#### GIVEN RECORDS
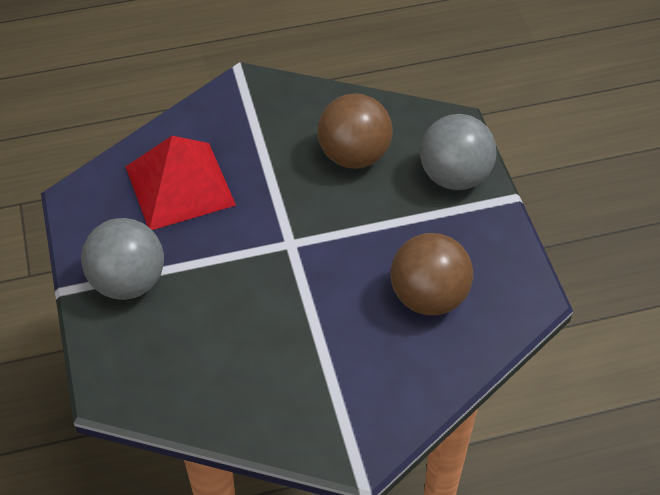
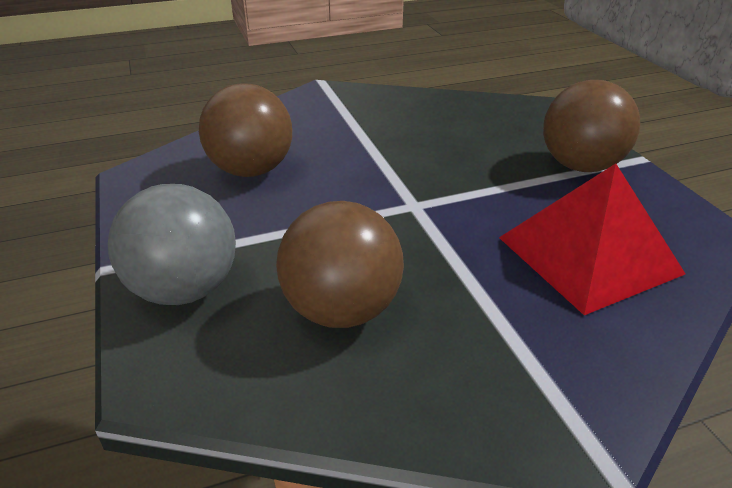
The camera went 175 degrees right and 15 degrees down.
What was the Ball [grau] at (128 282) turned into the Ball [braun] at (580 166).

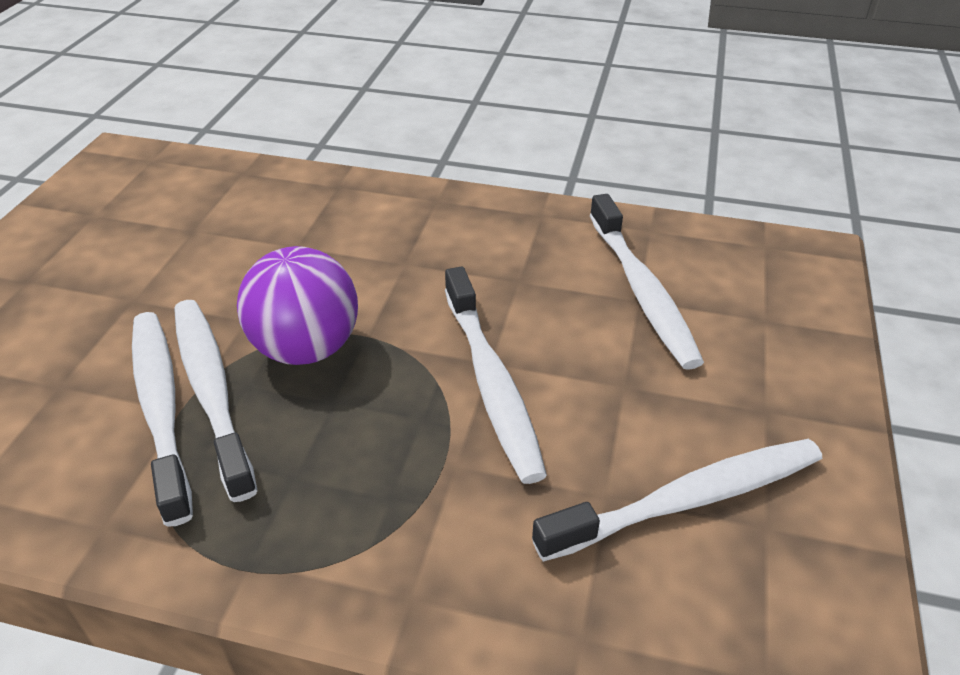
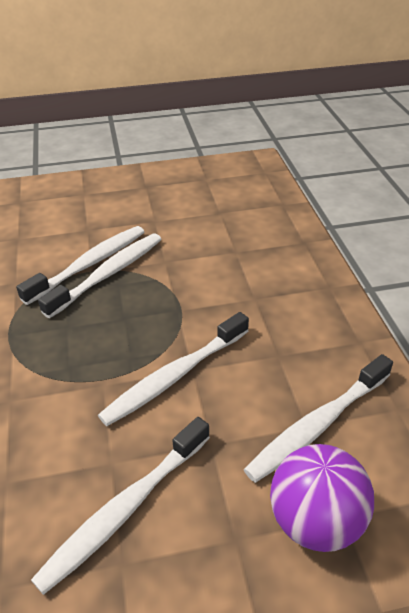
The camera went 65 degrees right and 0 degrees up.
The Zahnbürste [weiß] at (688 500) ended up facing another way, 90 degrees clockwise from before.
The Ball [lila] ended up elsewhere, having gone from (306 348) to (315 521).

#### WHAT TO DO
If a line in the entries includes the word "right", copy that line out.

#### ANSWER
The camera went 175 degrees right and 15 degrees down.
The camera went 65 degrees right and 0 degrees up.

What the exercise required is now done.